#### EXERCISE BRIEF:
Each line of the material below is to be written out exactly. Leave out any picture.

::: DATASET EXTRACT :::

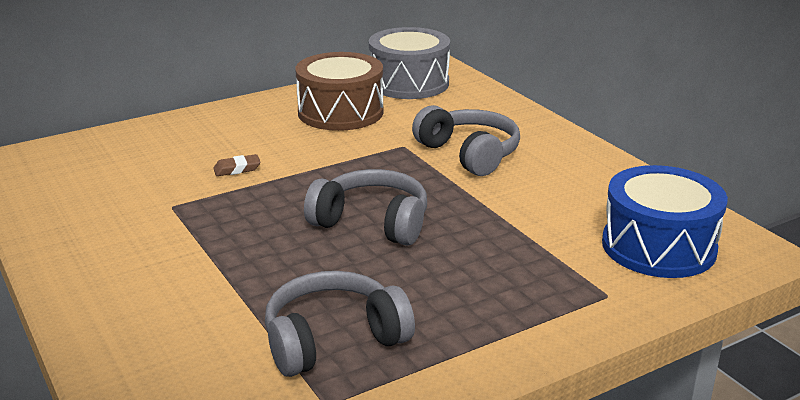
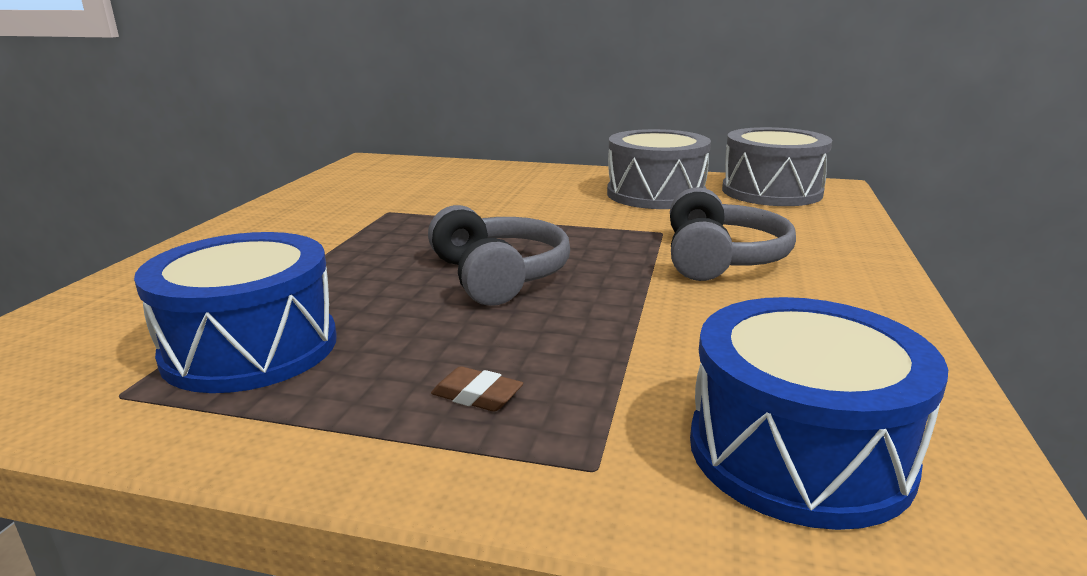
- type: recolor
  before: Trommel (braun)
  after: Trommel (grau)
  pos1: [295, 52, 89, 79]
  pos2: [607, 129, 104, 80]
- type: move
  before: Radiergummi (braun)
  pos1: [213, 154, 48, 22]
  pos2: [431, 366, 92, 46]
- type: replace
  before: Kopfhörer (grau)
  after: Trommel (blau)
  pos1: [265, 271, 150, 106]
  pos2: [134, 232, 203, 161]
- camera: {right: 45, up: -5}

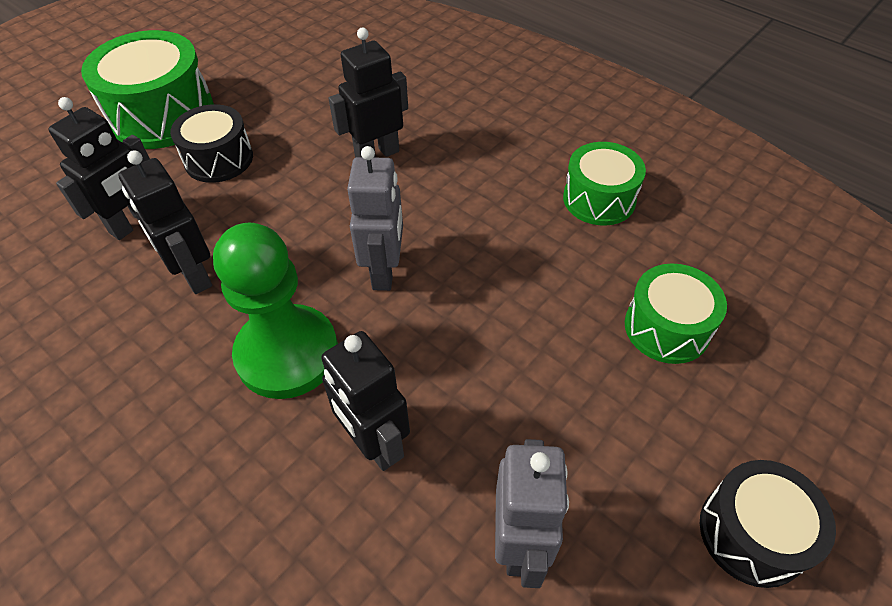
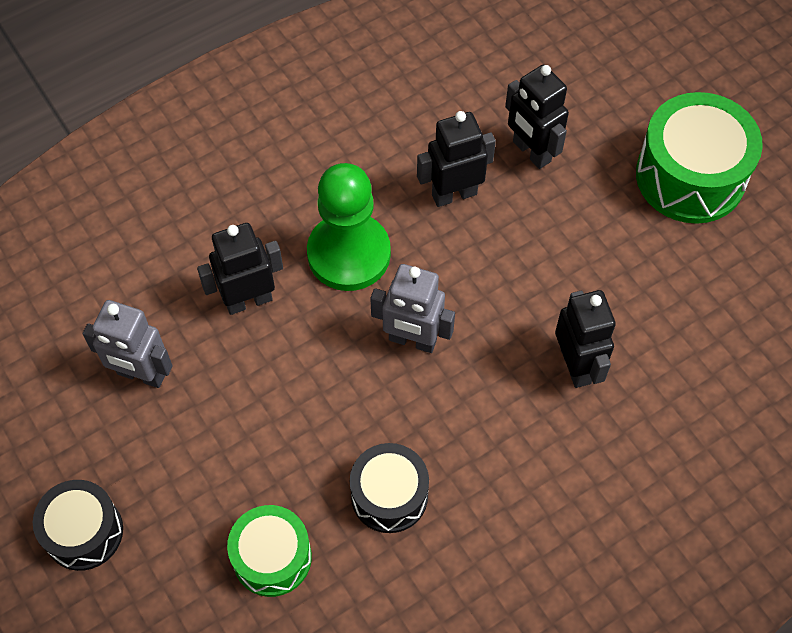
- type: move
  before: Trommel (schwarz)
  pos1: [170, 104, 83, 79]
  pos2: [350, 443, 79, 90]
- type: delete
  before: Trommel (grün)
  pos1: [563, 142, 83, 84]
- camera: {right: 105, up: 10}

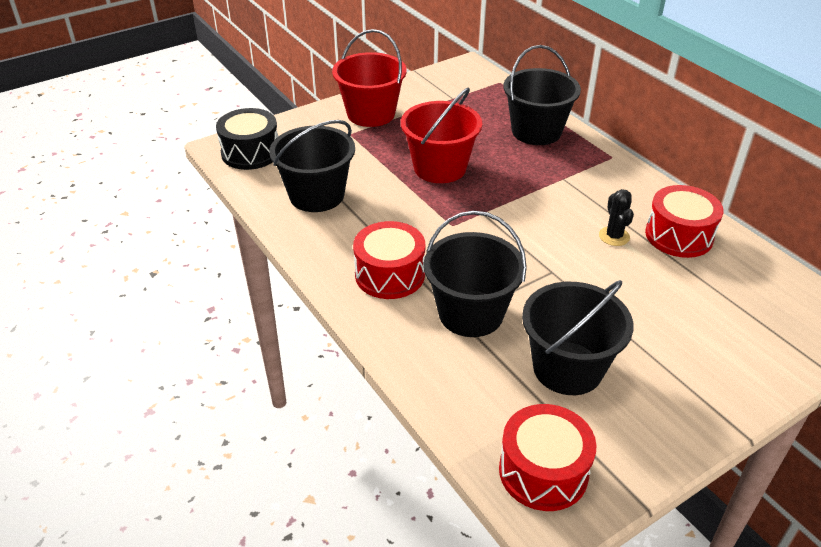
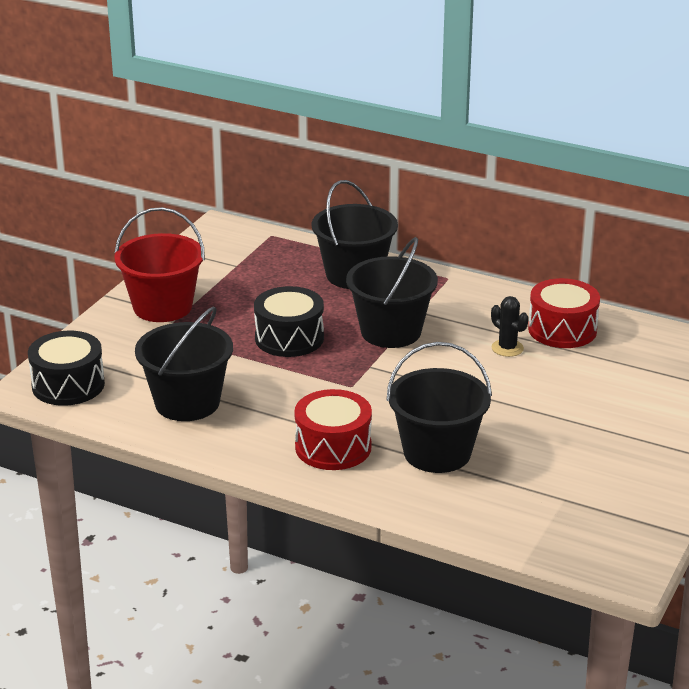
- type: replace
  before: Eimer (rot)
  after: Trommel (schwarz)
  pos1: [401, 88, 81, 95]
  pos2: [254, 286, 70, 71]
- type: move
  before: Eimer (schwarz)
  pos1: [522, 280, 112, 115]
  pos2: [346, 237, 92, 111]
- type: delete
  before: Trommel (rot)
  pos1: [499, 404, 97, 107]
- camera: {right: -30, up: -10}

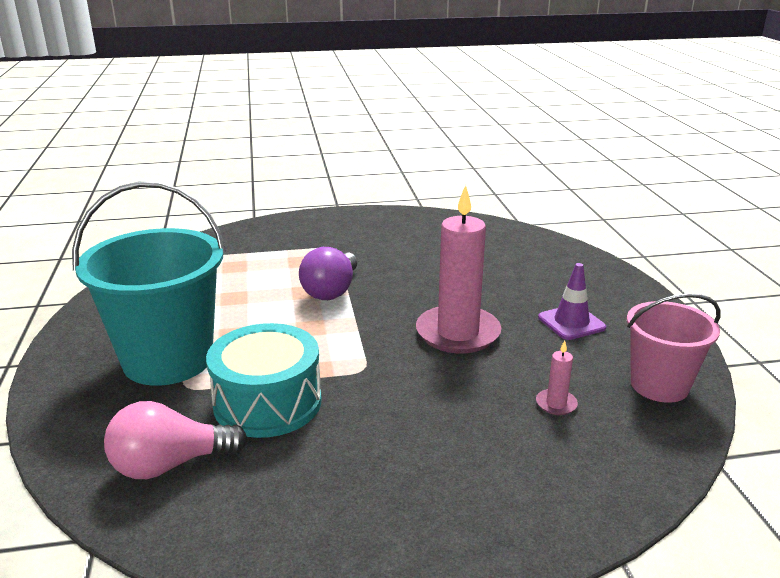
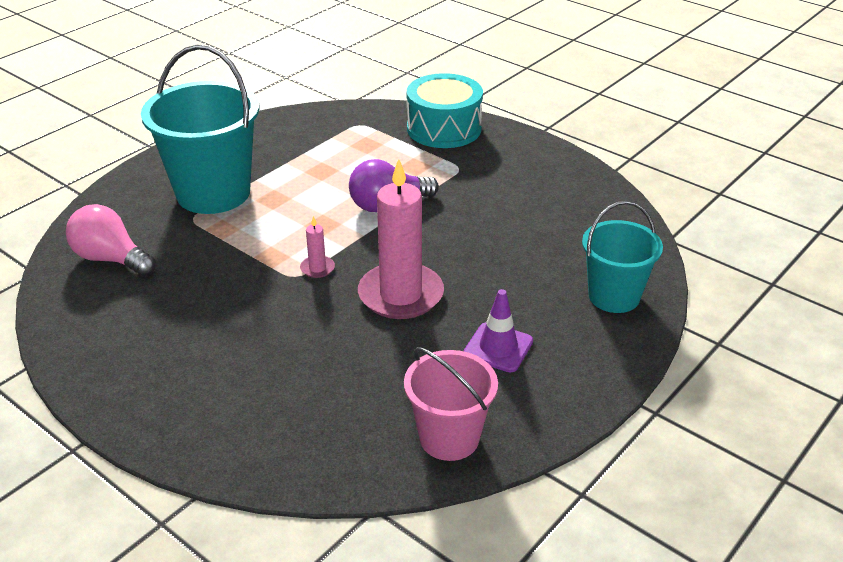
- type: move
  before: Trommel (türkis)
  pos1: [206, 323, 115, 115]
  pos2: [407, 73, 76, 75]
- type: move
  before: Kerze (rosa)
  pos1: [536, 341, 42, 74]
  pos2: [300, 216, 35, 62]
- type: insert
  after: Eimer (türkis)
  pos2: [582, 201, 81, 112]
- camera: {right: 50, up: 10}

:::

#### THE COMPLETED TASK:
- type: recolor
  before: Trommel (braun)
  after: Trommel (grau)
  pos1: [295, 52, 89, 79]
  pos2: [607, 129, 104, 80]
- type: move
  before: Radiergummi (braun)
  pos1: [213, 154, 48, 22]
  pos2: [431, 366, 92, 46]
- type: replace
  before: Kopfhörer (grau)
  after: Trommel (blau)
  pos1: [265, 271, 150, 106]
  pos2: [134, 232, 203, 161]
- camera: {right: 45, up: -5}

- type: move
  before: Trommel (schwarz)
  pos1: [170, 104, 83, 79]
  pos2: [350, 443, 79, 90]
- type: delete
  before: Trommel (grün)
  pos1: [563, 142, 83, 84]
- camera: {right: 105, up: 10}

- type: replace
  before: Eimer (rot)
  after: Trommel (schwarz)
  pos1: [401, 88, 81, 95]
  pos2: [254, 286, 70, 71]
- type: move
  before: Eimer (schwarz)
  pos1: [522, 280, 112, 115]
  pos2: [346, 237, 92, 111]
- type: delete
  before: Trommel (rot)
  pos1: [499, 404, 97, 107]
- camera: {right: -30, up: -10}

- type: move
  before: Trommel (türkis)
  pos1: [206, 323, 115, 115]
  pos2: [407, 73, 76, 75]
- type: move
  before: Kerze (rosa)
  pos1: [536, 341, 42, 74]
  pos2: [300, 216, 35, 62]
- type: insert
  after: Eimer (türkis)
  pos2: [582, 201, 81, 112]
- camera: {right: 50, up: 10}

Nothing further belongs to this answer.